When you reach the line containing "IC2: ESP-07 -> ESP-12E", repeat that line and each one after it exactly until the records end, leaving out pictures.

| Records shown |

= = = = =

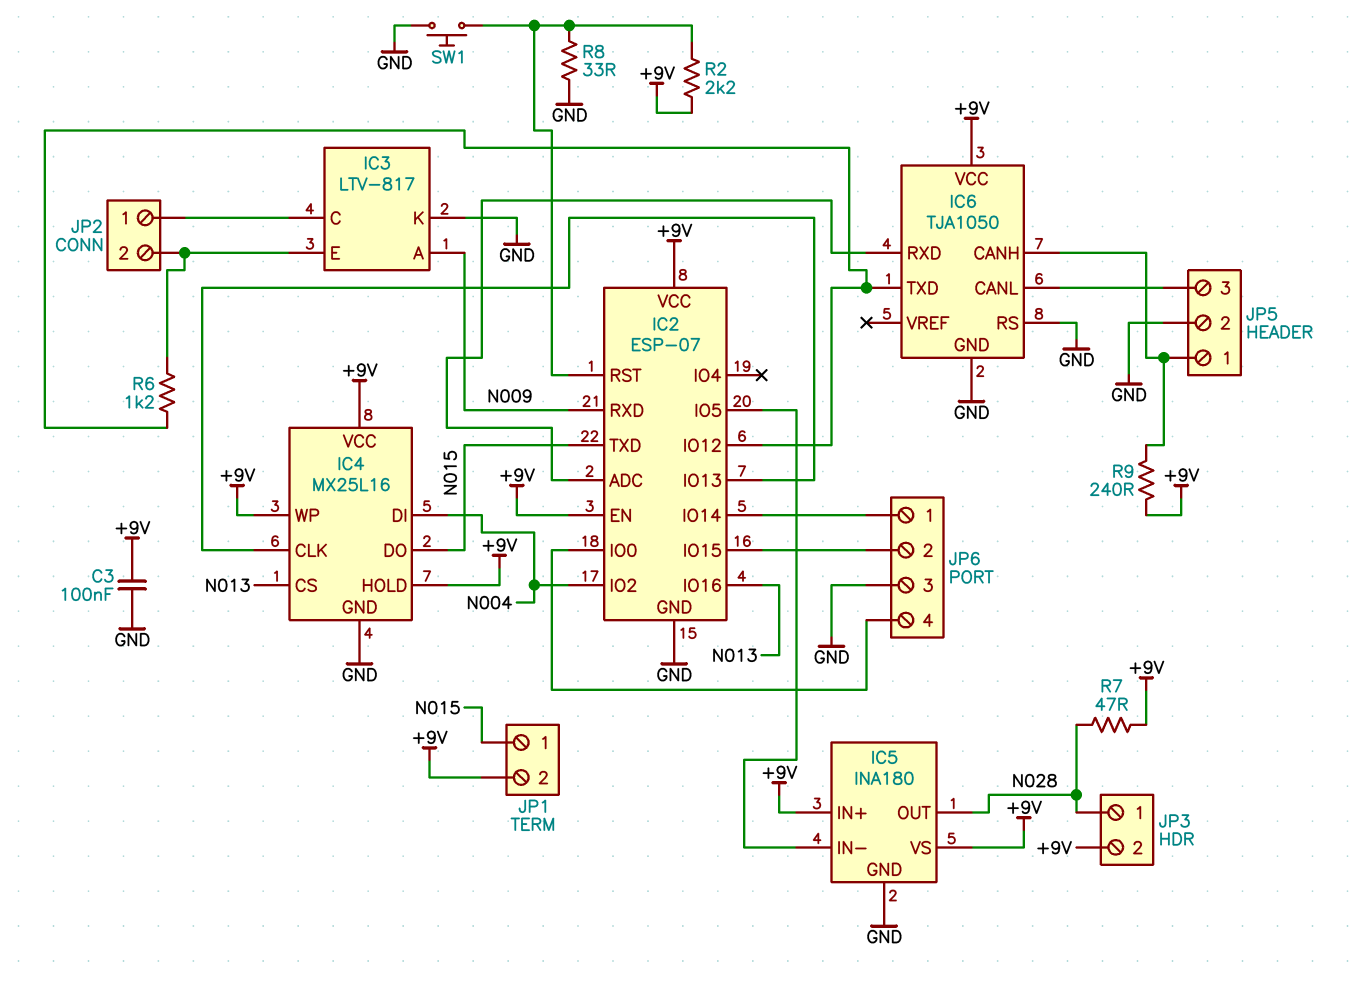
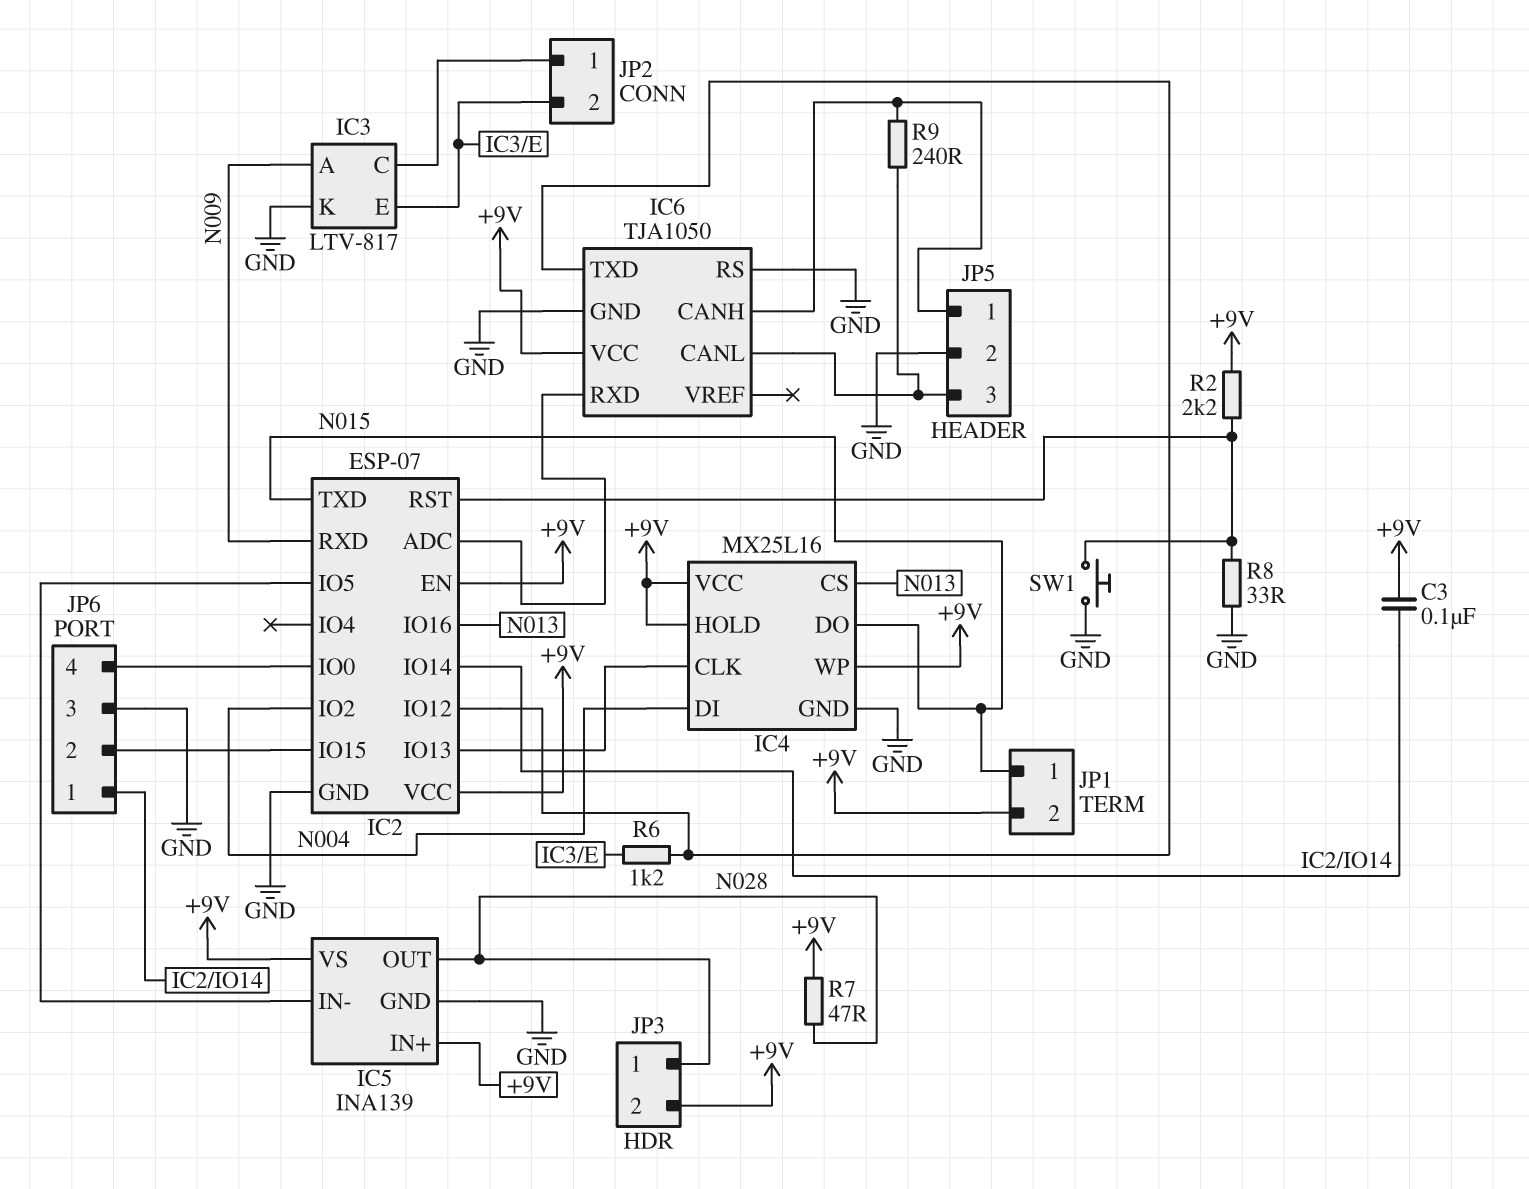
C3: 100nF (+9V, GND) -> 100nF (+9V, IC2/IO14)
IC5: INA180 -> INA139
R9: 240 (+9V, IC6/CANH) -> 240 (IC6/CANH, IC6/CANL)

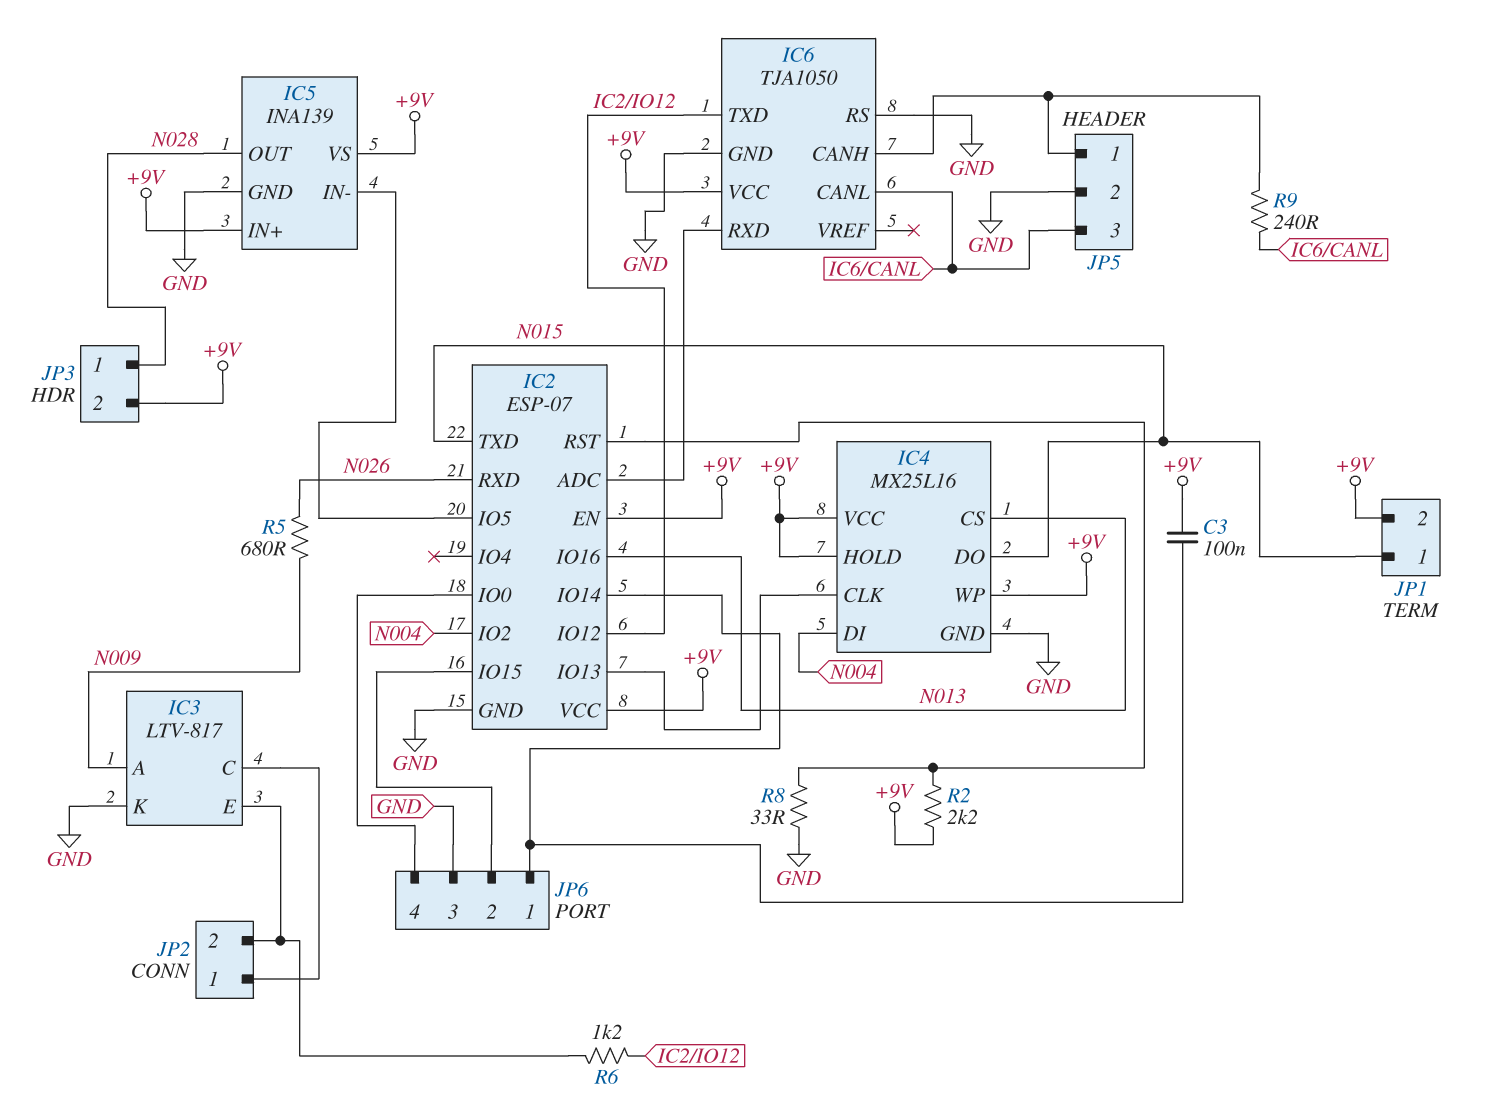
IC2 pin RXD: N009 -> N026
R5: none -> 680 (N009, N026)
R7: 47 (+9V, N028) -> none
SW1: button (GND, IC2/RST) -> none

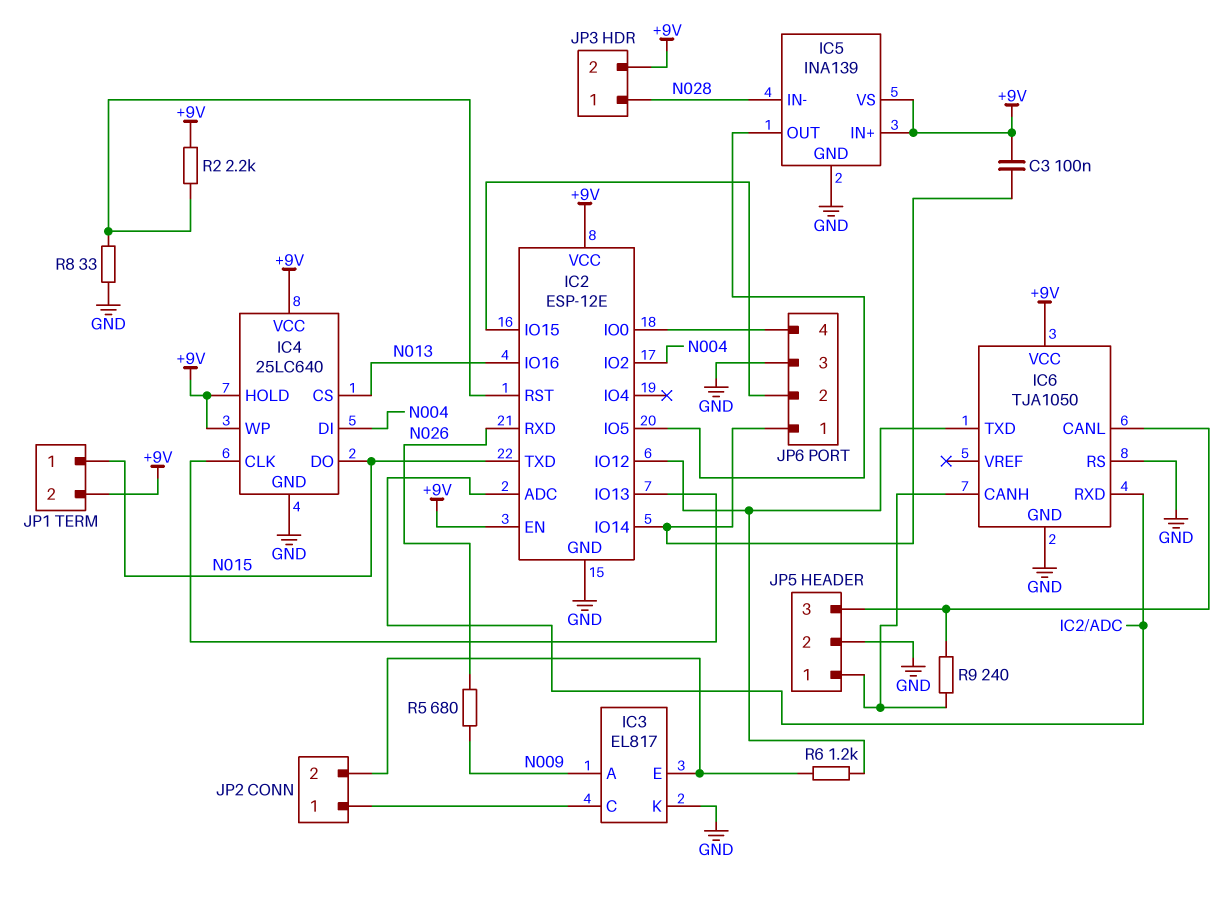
IC2: ESP-07 -> ESP-12E
IC3: LTV-817 -> EL817
IC4: MX25L16 -> 25LC640
IC5 pin IN-: IC2/IO5 -> N028
IC5 pin OUT: N028 -> IC2/IO5

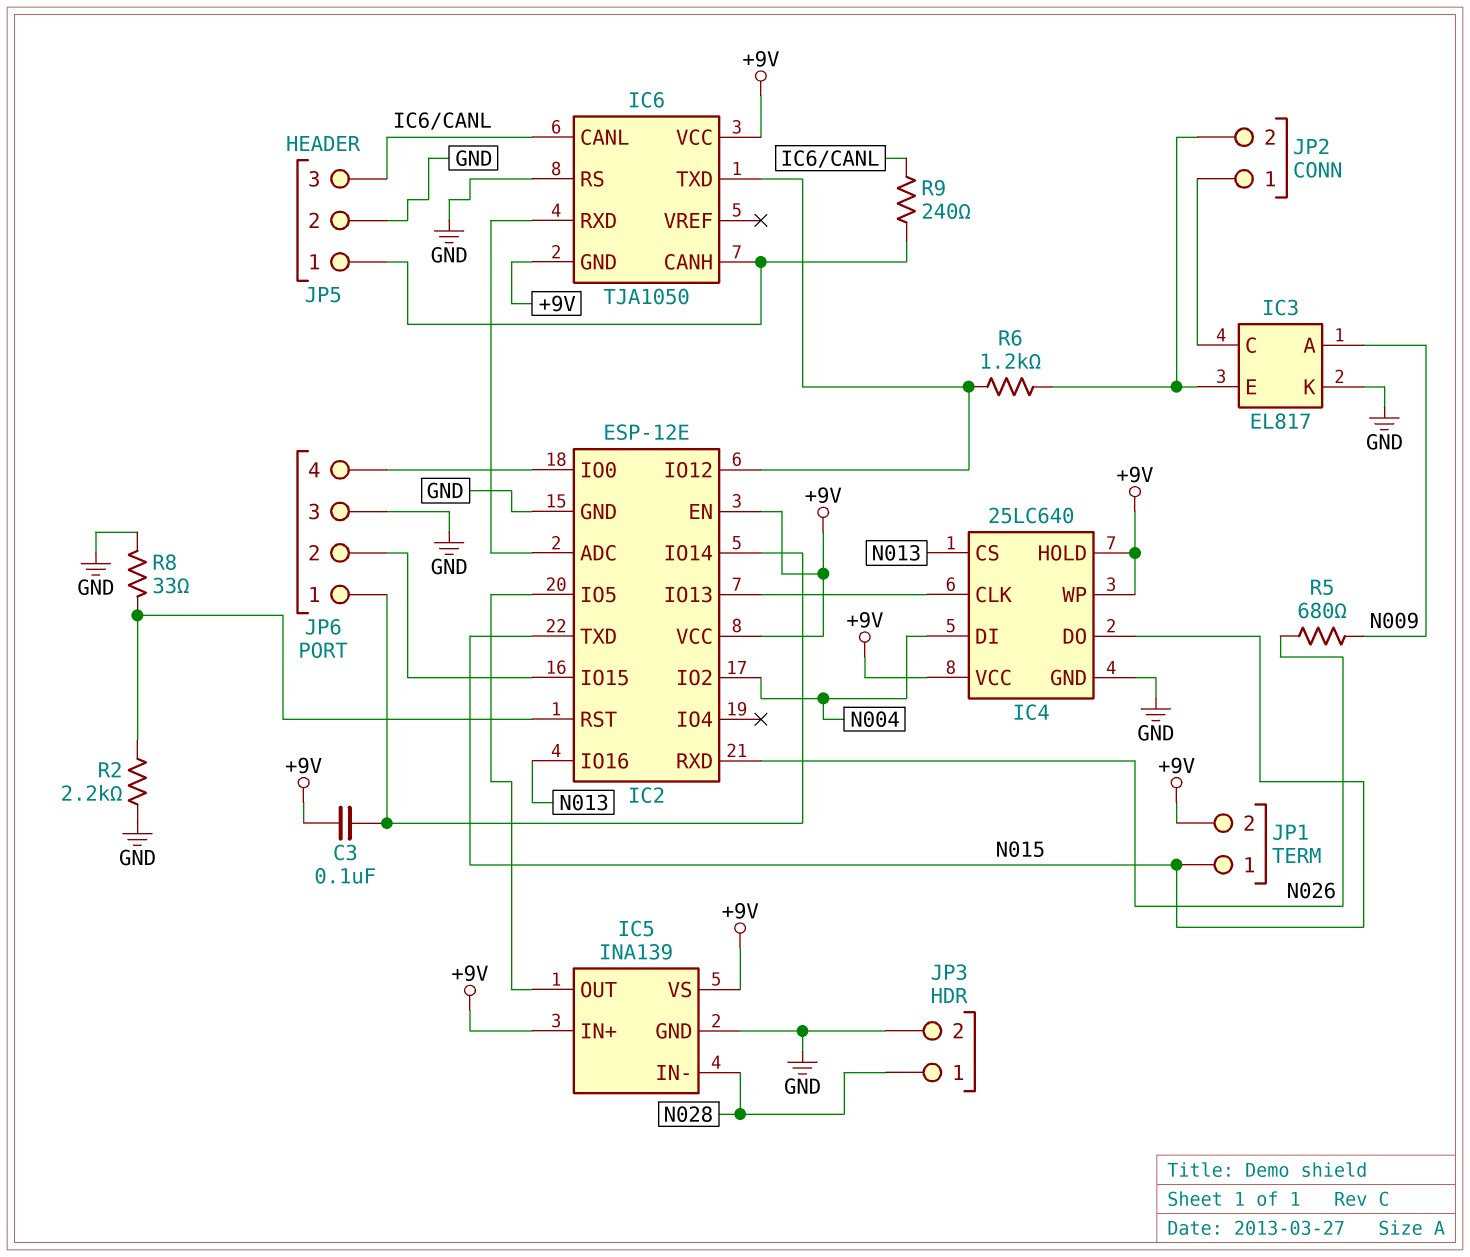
IC6 pin GND: GND -> +9V
JP3 pin 2: +9V -> GND
R2: 2.2k (+9V, IC2/RST) -> 2.2k (GND, IC2/RST)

= = = = =

| Written solution |
IC2: ESP-07 -> ESP-12E
IC3: LTV-817 -> EL817
IC4: MX25L16 -> 25LC640
IC5 pin IN-: IC2/IO5 -> N028
IC5 pin OUT: N028 -> IC2/IO5

IC6 pin GND: GND -> +9V
JP3 pin 2: +9V -> GND
R2: 2.2k (+9V, IC2/RST) -> 2.2k (GND, IC2/RST)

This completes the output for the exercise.